Direction:
Count the lines in the records that contain the string "autoBeamOff", matching case exactly. Reply with the number alone.

===

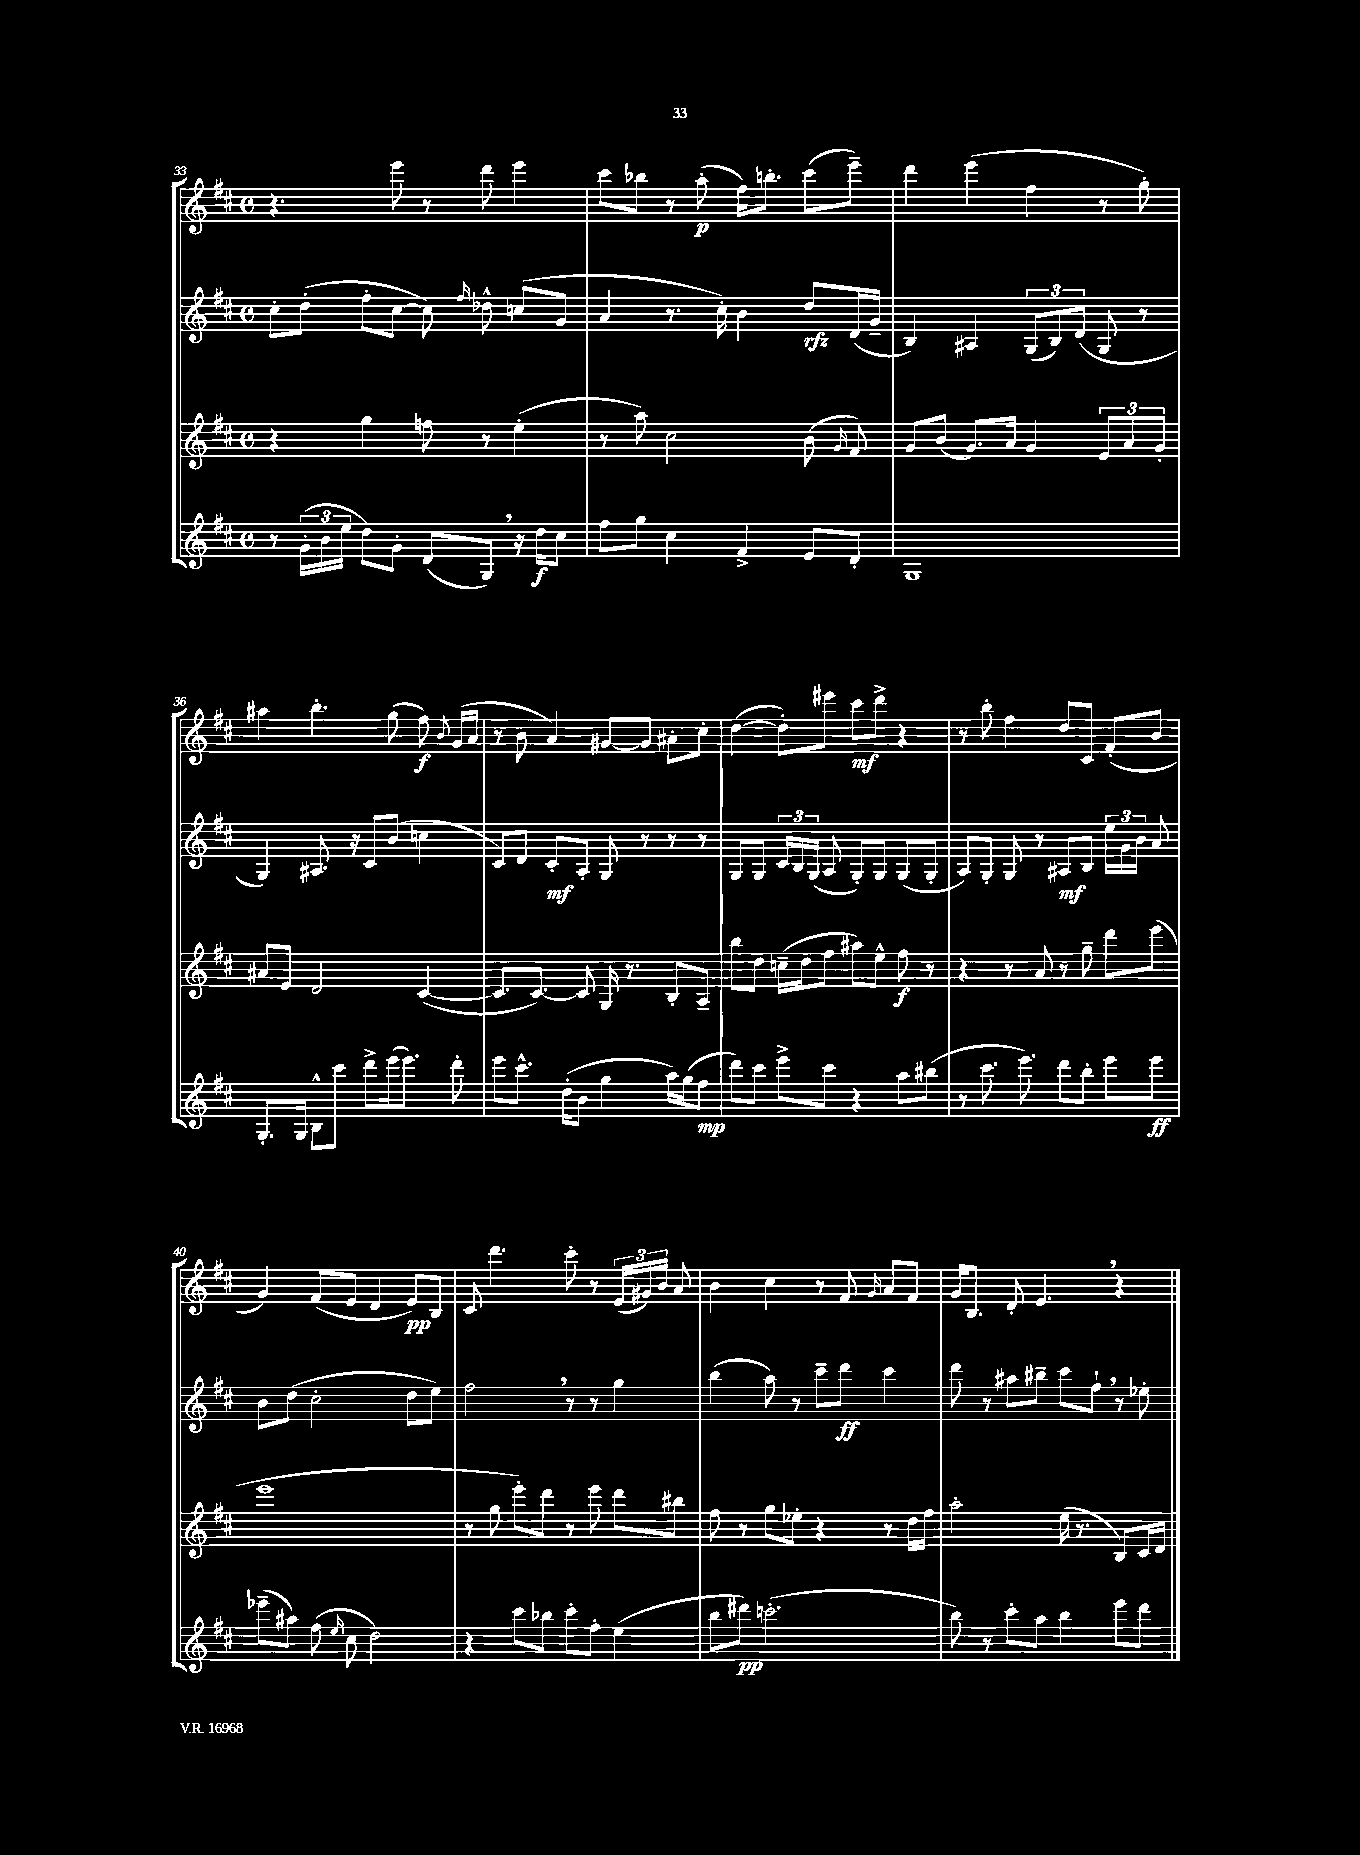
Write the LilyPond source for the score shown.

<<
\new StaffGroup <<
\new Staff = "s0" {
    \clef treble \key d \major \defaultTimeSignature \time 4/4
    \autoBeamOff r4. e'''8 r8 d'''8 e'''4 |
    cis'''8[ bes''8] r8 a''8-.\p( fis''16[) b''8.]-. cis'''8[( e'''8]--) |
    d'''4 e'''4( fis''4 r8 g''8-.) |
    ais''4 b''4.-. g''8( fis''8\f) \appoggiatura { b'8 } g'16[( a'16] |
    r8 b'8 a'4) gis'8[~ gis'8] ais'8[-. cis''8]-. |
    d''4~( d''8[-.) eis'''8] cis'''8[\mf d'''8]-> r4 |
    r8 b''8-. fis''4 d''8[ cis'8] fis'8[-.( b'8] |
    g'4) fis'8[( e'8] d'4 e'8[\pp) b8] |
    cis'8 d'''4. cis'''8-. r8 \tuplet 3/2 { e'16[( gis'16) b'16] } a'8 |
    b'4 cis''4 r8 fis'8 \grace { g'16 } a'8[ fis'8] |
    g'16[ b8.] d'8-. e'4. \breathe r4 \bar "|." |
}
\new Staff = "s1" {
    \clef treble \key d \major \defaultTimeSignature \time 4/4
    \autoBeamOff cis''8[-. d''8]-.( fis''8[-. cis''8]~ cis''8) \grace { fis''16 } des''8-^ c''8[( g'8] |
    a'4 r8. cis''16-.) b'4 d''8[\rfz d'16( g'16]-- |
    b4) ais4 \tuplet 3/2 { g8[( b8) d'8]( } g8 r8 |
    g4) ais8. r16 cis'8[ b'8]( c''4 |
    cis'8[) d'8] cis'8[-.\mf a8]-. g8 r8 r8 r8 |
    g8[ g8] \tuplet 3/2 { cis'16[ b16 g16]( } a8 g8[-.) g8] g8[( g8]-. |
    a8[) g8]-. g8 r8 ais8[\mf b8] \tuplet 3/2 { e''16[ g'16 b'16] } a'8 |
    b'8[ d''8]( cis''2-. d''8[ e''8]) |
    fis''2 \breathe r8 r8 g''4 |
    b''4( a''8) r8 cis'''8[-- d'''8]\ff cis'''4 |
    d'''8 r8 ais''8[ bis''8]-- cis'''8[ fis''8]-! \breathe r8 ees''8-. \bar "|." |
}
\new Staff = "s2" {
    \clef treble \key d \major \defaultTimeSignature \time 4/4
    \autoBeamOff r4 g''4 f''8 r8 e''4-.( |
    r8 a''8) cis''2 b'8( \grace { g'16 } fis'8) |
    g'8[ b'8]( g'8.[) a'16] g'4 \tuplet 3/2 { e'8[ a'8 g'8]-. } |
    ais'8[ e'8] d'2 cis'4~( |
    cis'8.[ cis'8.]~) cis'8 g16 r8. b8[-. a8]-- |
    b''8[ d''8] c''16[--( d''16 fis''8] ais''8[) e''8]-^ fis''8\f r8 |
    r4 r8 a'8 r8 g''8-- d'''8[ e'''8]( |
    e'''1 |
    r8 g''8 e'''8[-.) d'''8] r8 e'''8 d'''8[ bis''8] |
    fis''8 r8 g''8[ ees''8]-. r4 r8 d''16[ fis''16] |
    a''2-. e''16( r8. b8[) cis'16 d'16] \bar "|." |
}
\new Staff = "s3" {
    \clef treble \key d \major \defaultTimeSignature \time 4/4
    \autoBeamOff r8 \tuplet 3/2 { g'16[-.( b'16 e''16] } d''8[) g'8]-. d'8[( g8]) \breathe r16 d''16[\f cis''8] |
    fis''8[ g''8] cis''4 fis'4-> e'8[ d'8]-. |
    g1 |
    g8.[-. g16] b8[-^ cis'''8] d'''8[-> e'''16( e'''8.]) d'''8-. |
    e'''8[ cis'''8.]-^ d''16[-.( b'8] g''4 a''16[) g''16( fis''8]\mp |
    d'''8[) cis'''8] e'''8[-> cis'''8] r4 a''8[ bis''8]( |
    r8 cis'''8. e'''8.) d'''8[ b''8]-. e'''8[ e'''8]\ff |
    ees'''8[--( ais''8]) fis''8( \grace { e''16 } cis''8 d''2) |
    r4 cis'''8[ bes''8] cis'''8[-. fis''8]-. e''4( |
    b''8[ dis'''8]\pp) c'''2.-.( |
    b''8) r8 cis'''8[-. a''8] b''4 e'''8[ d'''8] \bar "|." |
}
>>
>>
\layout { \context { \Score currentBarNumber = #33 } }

===

Solution for this exercise:
4